• [Task instructions]:
As the answer, set down the lines below from the one containing "pink pencil [963,280,1005,383]" through the one containing "camera: 90 degrees right, 15 degrees down", exactly and inclusively, and no others.

• [Supplied data]:
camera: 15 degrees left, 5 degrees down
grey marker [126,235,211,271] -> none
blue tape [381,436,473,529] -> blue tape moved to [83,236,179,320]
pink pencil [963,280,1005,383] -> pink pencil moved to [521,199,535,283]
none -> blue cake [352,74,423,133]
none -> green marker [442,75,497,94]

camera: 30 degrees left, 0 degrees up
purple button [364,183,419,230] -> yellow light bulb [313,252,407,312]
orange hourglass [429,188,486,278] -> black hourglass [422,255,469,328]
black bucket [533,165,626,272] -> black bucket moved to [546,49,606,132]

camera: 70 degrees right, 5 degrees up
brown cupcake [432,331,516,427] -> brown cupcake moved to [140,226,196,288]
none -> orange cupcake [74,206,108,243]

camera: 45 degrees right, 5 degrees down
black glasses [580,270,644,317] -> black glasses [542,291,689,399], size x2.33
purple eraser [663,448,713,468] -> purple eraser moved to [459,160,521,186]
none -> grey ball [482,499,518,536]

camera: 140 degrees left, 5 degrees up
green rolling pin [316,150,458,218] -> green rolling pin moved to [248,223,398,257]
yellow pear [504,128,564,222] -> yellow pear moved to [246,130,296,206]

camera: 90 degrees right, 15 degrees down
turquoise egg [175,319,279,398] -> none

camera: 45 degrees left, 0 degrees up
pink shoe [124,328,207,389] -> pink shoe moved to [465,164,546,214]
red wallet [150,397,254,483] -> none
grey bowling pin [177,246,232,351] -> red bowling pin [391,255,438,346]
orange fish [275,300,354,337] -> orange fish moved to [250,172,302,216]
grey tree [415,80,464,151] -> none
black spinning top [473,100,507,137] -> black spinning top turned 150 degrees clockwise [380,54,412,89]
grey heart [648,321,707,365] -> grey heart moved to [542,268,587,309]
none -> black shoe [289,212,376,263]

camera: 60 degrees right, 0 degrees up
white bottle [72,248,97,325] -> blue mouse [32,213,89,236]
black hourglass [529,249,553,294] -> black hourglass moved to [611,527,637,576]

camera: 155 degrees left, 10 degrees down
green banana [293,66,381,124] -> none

• [Result]:
pink pencil [963,280,1005,383] -> pink pencil moved to [521,199,535,283]
none -> blue cake [352,74,423,133]
none -> green marker [442,75,497,94]

camera: 30 degrees left, 0 degrees up
purple button [364,183,419,230] -> yellow light bulb [313,252,407,312]
orange hourglass [429,188,486,278] -> black hourglass [422,255,469,328]
black bucket [533,165,626,272] -> black bucket moved to [546,49,606,132]

camera: 70 degrees right, 5 degrees up
brown cupcake [432,331,516,427] -> brown cupcake moved to [140,226,196,288]
none -> orange cupcake [74,206,108,243]

camera: 45 degrees right, 5 degrees down
black glasses [580,270,644,317] -> black glasses [542,291,689,399], size x2.33
purple eraser [663,448,713,468] -> purple eraser moved to [459,160,521,186]
none -> grey ball [482,499,518,536]

camera: 140 degrees left, 5 degrees up
green rolling pin [316,150,458,218] -> green rolling pin moved to [248,223,398,257]
yellow pear [504,128,564,222] -> yellow pear moved to [246,130,296,206]

camera: 90 degrees right, 15 degrees down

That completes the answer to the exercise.